-- Task goal --
Locate each line in the rows below that contains the string "Humdrum", and copy every such line in full.

-- The input --
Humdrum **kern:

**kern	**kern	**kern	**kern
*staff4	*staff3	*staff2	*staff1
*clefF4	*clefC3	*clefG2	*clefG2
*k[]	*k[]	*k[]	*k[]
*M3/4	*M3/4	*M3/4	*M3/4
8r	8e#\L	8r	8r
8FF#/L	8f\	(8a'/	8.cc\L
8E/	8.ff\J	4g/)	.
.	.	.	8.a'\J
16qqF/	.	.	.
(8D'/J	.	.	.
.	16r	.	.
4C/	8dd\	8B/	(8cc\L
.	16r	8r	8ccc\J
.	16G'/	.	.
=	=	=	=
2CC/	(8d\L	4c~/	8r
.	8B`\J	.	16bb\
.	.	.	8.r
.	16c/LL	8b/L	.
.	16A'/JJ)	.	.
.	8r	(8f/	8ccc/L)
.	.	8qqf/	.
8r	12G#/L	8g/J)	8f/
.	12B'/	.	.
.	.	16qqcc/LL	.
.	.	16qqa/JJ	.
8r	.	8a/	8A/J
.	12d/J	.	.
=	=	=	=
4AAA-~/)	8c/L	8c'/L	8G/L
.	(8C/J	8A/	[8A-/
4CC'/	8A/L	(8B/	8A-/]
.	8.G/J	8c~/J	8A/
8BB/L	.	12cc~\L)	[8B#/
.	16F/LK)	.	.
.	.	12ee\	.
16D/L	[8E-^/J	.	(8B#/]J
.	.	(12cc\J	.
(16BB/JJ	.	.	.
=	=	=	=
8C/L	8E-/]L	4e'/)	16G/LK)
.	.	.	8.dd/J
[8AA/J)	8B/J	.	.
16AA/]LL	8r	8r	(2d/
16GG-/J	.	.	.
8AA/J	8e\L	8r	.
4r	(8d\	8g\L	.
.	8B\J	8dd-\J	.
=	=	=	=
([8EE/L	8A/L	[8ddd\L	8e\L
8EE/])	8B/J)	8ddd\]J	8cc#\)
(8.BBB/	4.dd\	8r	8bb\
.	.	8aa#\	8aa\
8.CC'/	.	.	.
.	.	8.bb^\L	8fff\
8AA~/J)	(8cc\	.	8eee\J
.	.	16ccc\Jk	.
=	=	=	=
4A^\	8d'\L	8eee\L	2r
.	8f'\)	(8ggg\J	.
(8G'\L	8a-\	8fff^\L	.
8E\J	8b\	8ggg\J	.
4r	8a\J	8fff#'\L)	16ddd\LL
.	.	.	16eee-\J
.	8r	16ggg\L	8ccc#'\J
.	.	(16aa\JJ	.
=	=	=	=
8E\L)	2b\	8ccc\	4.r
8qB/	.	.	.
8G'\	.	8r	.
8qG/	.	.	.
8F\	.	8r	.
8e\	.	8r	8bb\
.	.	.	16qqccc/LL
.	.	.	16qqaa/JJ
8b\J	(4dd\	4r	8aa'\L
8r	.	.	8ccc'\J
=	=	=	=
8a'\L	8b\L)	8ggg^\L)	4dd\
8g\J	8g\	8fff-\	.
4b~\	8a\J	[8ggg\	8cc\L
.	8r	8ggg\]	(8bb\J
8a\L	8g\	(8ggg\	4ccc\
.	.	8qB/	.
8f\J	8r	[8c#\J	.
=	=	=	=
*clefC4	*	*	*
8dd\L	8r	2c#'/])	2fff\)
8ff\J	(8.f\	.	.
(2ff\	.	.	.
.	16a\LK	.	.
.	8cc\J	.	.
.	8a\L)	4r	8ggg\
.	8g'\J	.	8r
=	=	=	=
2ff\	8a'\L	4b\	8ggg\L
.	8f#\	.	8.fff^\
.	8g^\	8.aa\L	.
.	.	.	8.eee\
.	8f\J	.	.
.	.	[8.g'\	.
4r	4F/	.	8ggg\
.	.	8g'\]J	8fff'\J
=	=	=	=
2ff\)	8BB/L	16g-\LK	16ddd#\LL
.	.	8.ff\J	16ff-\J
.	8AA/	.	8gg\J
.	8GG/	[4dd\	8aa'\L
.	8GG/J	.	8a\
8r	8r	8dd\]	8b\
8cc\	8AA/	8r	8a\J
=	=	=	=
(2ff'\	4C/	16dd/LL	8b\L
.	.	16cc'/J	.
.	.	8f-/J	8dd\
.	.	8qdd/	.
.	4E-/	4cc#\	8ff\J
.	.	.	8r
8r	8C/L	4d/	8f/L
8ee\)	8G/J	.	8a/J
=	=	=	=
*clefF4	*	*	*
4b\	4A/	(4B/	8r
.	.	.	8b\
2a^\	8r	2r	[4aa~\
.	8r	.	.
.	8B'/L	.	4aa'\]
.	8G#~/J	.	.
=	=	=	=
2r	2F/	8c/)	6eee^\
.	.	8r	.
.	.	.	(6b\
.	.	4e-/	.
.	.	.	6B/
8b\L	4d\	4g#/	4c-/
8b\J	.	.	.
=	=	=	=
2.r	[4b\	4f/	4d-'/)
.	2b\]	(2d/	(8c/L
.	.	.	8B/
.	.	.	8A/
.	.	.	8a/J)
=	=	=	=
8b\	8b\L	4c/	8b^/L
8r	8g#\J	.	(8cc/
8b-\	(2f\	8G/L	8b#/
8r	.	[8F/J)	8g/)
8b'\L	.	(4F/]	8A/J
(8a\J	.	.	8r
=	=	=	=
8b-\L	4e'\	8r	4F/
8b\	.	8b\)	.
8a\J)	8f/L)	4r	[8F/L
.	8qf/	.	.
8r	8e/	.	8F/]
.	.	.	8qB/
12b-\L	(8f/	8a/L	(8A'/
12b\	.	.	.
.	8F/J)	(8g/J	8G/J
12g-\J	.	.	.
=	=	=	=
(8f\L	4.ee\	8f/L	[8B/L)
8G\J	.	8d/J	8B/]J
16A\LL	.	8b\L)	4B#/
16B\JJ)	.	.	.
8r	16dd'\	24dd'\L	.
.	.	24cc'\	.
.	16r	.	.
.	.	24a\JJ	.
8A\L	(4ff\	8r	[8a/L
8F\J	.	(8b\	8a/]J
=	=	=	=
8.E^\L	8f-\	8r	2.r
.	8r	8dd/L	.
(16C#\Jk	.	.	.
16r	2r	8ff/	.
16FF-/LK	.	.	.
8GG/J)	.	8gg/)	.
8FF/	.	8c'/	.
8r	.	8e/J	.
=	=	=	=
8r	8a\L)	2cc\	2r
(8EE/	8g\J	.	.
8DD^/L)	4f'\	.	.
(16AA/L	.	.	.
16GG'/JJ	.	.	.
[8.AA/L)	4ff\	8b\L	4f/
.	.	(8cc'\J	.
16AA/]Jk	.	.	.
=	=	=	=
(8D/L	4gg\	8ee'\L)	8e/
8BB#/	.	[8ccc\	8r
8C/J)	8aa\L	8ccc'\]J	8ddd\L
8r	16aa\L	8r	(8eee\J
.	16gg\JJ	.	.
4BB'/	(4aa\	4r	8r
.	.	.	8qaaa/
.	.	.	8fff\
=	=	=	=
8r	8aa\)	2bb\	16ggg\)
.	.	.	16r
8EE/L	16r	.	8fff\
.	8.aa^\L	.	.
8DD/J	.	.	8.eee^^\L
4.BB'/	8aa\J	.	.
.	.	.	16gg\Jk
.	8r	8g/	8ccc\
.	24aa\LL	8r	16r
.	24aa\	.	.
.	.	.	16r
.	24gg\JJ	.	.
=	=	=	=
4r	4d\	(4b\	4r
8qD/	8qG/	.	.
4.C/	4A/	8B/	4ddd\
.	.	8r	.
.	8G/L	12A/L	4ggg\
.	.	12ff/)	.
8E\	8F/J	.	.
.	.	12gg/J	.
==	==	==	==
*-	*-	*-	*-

--

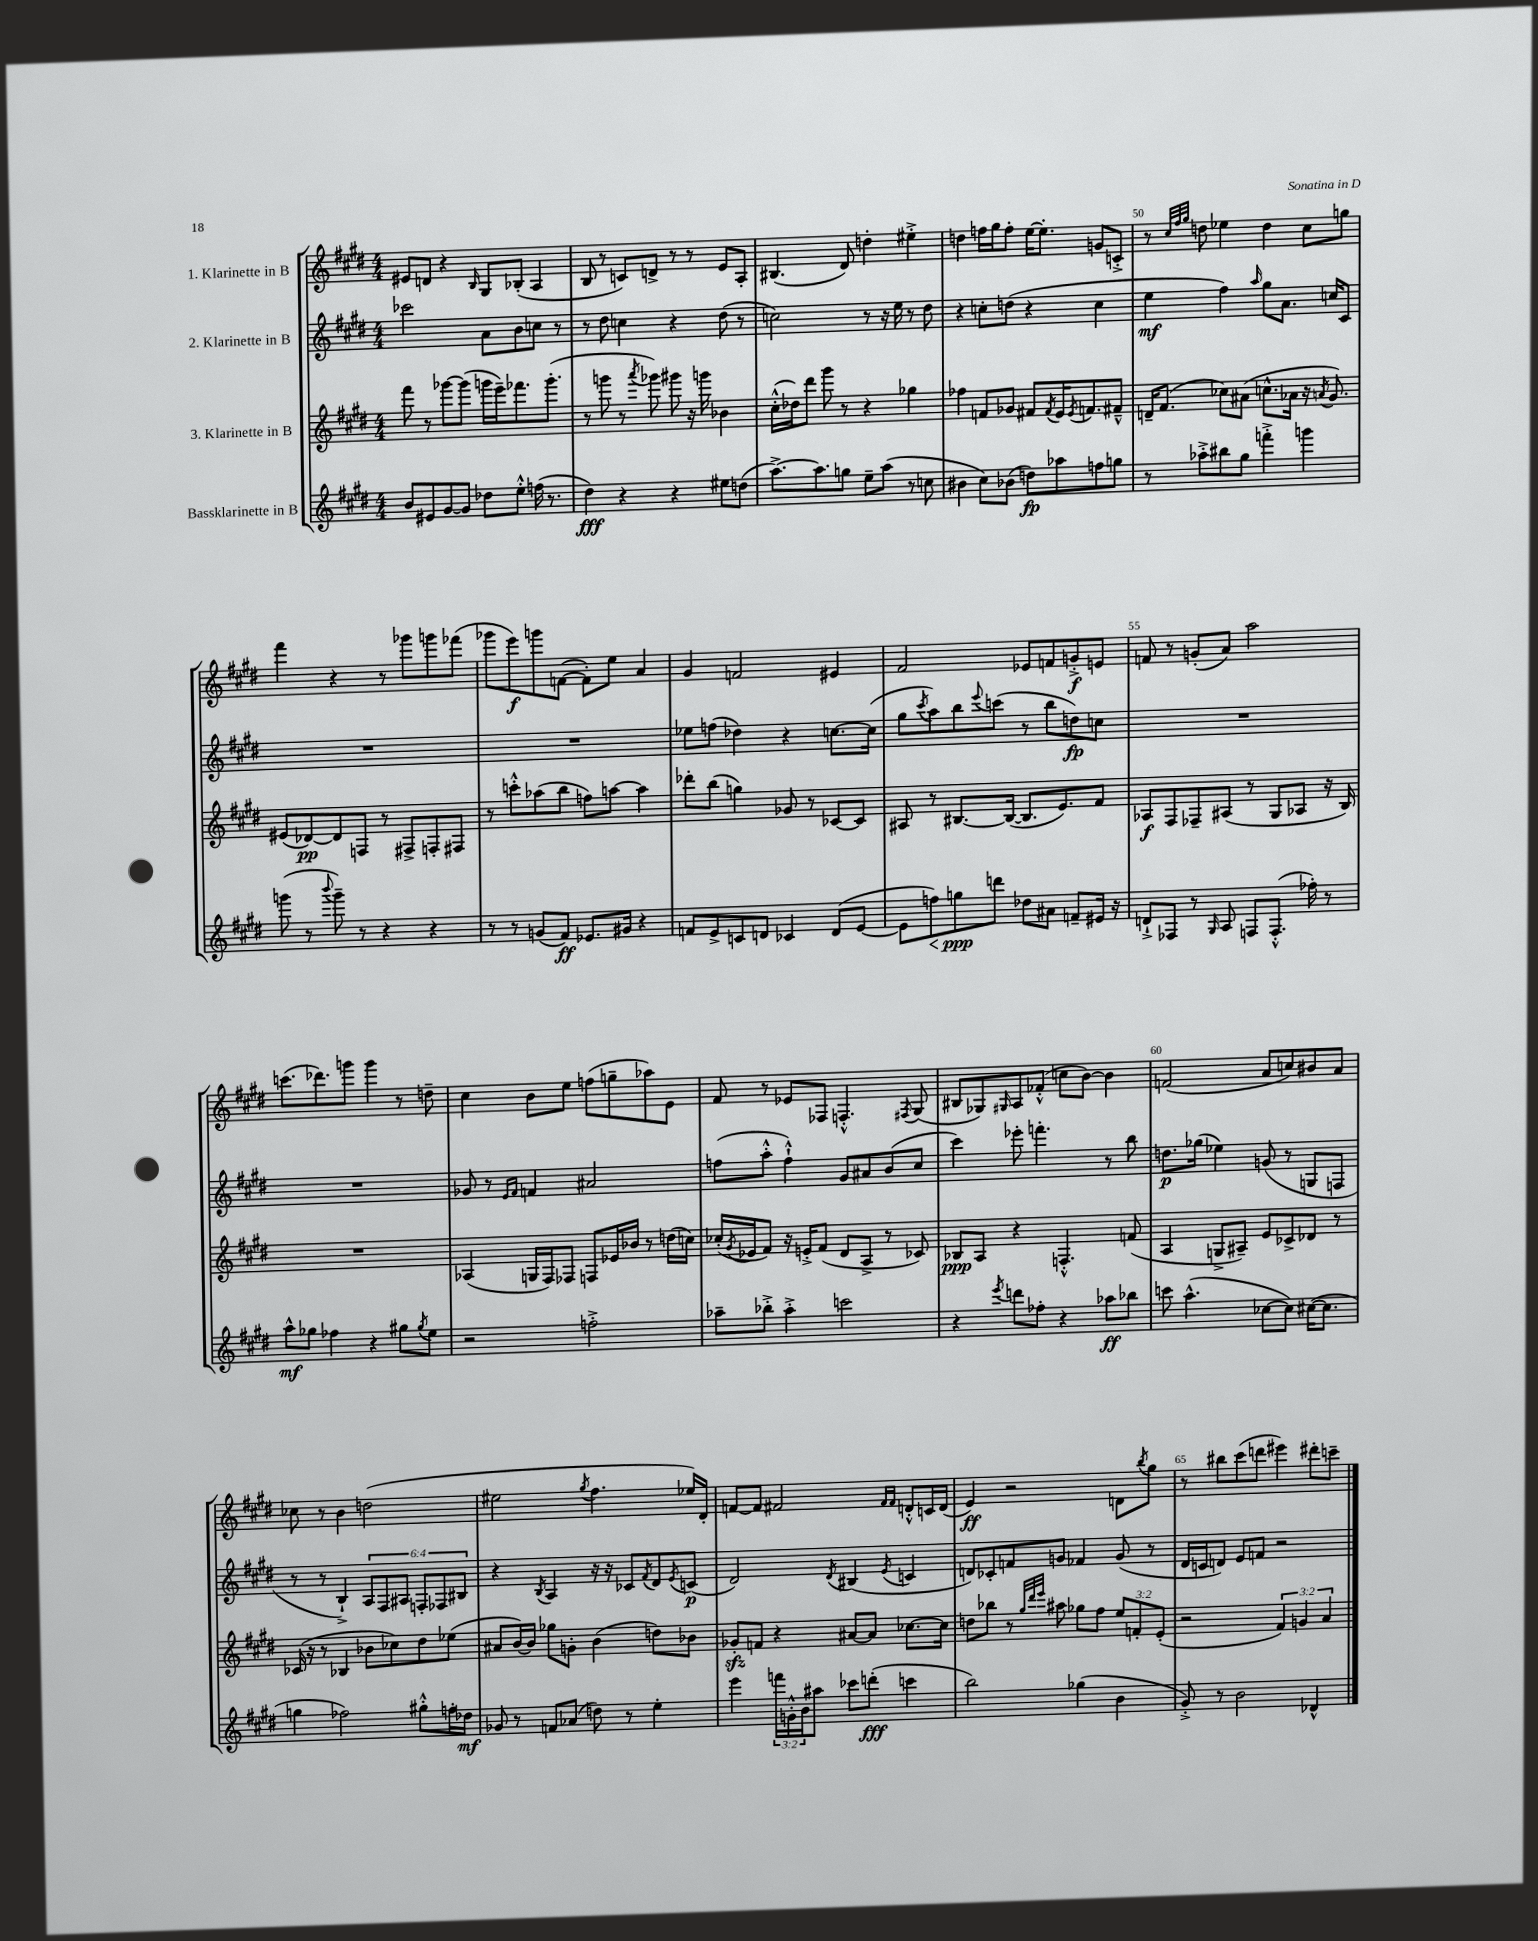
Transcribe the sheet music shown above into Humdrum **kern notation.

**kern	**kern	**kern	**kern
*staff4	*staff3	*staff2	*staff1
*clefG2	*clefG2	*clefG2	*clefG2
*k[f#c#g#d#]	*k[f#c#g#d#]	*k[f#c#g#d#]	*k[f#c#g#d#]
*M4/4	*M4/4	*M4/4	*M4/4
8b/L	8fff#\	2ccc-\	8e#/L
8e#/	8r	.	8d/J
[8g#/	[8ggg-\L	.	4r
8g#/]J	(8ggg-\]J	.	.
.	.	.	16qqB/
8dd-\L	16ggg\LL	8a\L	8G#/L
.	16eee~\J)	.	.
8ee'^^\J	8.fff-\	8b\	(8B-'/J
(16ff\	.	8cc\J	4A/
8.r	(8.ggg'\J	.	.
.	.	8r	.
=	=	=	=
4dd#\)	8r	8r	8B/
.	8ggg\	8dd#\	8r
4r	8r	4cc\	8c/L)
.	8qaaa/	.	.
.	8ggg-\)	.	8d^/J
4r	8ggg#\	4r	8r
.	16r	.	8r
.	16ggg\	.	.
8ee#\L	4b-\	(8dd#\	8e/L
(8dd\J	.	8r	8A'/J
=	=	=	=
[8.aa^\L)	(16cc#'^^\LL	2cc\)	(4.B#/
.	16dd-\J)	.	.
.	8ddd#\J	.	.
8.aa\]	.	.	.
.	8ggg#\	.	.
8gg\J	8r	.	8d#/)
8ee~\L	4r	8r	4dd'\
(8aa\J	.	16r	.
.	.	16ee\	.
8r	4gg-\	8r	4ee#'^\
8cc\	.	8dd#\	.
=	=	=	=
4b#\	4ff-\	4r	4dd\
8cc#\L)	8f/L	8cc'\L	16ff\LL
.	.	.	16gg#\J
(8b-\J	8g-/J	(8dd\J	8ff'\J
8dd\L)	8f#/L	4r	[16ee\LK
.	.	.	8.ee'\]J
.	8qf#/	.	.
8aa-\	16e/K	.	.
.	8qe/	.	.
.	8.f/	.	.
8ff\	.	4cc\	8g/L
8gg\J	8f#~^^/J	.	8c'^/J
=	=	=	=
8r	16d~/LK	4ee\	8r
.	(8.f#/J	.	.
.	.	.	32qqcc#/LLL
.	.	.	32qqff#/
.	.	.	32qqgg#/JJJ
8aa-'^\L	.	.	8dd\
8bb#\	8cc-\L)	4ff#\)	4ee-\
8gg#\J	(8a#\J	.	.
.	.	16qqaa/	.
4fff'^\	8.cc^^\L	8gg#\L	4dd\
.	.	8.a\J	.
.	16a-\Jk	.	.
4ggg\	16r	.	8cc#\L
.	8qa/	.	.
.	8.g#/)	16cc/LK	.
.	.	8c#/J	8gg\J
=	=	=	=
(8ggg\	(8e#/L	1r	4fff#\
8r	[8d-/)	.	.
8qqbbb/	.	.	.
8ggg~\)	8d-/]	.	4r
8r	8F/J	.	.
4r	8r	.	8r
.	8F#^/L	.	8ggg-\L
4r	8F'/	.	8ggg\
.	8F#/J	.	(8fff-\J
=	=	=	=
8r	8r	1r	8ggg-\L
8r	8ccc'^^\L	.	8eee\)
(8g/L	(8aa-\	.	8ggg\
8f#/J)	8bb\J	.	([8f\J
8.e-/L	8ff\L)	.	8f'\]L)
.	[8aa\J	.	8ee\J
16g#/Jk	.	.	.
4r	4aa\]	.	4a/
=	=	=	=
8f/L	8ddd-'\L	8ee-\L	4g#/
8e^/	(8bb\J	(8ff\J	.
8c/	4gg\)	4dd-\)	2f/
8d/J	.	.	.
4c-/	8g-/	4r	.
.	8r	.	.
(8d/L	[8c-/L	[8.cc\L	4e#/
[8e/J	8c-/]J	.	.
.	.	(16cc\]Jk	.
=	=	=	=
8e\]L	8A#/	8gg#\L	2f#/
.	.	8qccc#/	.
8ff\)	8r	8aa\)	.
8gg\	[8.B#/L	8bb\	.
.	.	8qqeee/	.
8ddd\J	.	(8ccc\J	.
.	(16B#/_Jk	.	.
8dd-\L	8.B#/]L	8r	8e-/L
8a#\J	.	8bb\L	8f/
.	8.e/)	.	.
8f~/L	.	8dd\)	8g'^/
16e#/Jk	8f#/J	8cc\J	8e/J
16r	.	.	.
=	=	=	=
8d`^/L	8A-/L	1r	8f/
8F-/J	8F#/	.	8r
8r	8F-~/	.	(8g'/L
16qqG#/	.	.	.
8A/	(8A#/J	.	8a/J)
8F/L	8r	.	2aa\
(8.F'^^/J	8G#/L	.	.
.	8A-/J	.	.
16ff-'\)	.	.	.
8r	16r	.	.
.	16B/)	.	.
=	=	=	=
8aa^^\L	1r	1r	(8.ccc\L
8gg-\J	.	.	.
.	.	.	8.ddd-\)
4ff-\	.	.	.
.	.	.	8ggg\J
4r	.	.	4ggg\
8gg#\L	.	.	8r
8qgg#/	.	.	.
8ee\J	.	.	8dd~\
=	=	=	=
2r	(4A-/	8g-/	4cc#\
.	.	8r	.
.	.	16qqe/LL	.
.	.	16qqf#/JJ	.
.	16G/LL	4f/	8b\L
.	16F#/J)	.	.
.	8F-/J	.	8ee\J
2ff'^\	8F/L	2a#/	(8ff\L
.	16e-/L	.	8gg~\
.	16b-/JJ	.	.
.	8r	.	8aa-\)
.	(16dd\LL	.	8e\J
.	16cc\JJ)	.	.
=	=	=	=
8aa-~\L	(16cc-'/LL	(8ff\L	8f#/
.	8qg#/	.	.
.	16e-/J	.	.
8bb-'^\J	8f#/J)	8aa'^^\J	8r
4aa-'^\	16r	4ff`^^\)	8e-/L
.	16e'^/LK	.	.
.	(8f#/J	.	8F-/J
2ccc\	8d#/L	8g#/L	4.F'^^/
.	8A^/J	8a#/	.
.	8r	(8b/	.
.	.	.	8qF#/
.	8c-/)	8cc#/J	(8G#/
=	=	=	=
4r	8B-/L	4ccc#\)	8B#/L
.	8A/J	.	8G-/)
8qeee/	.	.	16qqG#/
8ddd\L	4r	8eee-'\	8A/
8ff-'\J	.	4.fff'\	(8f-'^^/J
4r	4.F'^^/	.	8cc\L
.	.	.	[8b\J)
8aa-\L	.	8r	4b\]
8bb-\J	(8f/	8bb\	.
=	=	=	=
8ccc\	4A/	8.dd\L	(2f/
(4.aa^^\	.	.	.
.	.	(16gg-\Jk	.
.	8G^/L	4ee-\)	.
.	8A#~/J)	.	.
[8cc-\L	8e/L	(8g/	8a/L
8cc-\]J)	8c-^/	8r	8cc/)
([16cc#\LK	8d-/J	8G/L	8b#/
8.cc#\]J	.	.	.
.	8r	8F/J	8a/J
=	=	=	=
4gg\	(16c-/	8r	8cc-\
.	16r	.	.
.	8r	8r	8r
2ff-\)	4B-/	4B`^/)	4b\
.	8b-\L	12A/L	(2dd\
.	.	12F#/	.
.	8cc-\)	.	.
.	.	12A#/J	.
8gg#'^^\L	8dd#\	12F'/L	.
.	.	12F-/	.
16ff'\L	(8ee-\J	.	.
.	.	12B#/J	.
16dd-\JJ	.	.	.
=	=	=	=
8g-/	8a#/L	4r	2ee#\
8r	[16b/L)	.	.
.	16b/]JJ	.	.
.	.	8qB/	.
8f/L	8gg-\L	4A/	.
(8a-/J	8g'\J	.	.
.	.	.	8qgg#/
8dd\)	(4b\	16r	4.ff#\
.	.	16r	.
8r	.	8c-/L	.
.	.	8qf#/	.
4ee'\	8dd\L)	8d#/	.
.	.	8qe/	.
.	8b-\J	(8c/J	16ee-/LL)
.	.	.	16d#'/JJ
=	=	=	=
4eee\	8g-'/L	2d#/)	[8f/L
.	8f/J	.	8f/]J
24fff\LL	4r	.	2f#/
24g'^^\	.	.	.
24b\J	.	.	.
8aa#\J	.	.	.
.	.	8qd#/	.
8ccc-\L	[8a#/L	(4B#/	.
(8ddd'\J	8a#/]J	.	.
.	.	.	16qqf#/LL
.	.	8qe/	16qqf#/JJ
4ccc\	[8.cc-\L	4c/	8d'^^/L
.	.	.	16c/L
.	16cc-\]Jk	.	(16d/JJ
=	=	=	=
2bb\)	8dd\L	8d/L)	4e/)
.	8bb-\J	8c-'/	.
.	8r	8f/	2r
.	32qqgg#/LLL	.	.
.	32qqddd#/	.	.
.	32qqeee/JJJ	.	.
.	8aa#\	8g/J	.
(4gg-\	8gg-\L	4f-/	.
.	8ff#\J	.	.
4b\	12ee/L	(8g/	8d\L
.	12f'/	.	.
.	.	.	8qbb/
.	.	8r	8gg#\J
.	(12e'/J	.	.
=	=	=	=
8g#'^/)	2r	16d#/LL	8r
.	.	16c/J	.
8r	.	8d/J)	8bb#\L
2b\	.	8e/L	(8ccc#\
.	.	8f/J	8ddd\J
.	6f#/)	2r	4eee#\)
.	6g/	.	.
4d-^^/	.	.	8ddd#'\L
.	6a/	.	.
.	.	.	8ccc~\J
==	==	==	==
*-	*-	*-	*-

-- Result --
Humdrum **kern:
Transcribe the sheet music shown above into Humdrum **kern notation.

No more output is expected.